*** Stored data ***
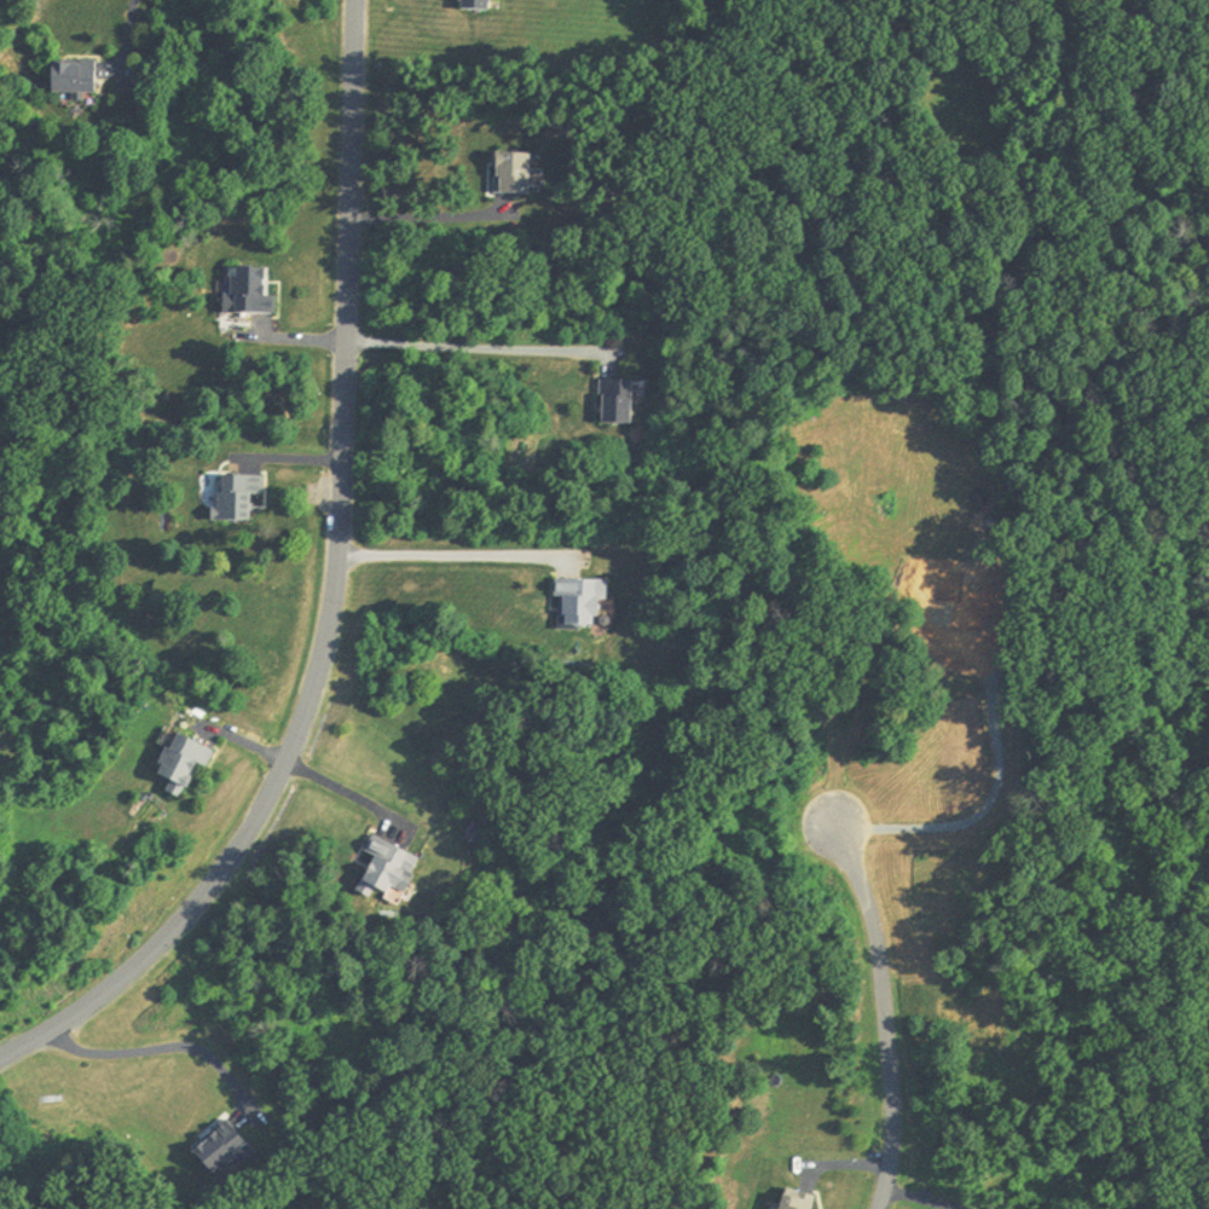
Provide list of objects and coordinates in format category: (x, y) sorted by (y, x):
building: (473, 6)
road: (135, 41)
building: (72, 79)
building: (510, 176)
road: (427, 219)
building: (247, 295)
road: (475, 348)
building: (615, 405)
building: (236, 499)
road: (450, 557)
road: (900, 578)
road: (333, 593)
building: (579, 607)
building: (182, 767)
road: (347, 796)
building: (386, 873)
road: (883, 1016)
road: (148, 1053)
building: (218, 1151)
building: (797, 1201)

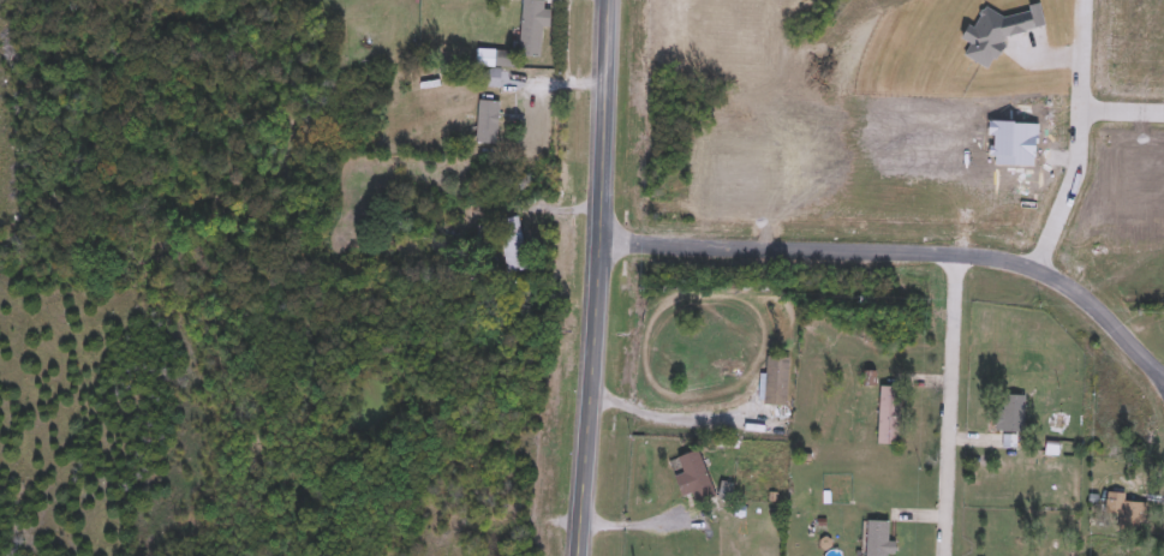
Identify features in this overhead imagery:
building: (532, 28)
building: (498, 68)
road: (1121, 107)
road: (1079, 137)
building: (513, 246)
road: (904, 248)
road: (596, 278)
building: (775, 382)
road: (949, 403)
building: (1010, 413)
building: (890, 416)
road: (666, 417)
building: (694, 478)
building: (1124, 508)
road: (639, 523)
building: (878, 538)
***
Except for the pictures, write the data out exactly.

Reply to the exercise –
Provide list of objects and coordinates in format category: (x, y) sorted by (y, x):
building: (473, 6)
road: (135, 41)
building: (72, 79)
building: (510, 176)
road: (427, 219)
building: (247, 295)
road: (475, 348)
building: (615, 405)
building: (236, 499)
road: (450, 557)
road: (900, 578)
road: (333, 593)
building: (579, 607)
building: (182, 767)
road: (347, 796)
building: (386, 873)
road: (883, 1016)
road: (148, 1053)
building: (218, 1151)
building: (797, 1201)

Identify features in this overhead imagery:
building: (532, 28)
building: (498, 68)
road: (1121, 107)
road: (1079, 137)
building: (513, 246)
road: (904, 248)
road: (596, 278)
building: (775, 382)
road: (949, 403)
building: (1010, 413)
building: (890, 416)
road: (666, 417)
building: (694, 478)
building: (1124, 508)
road: (639, 523)
building: (878, 538)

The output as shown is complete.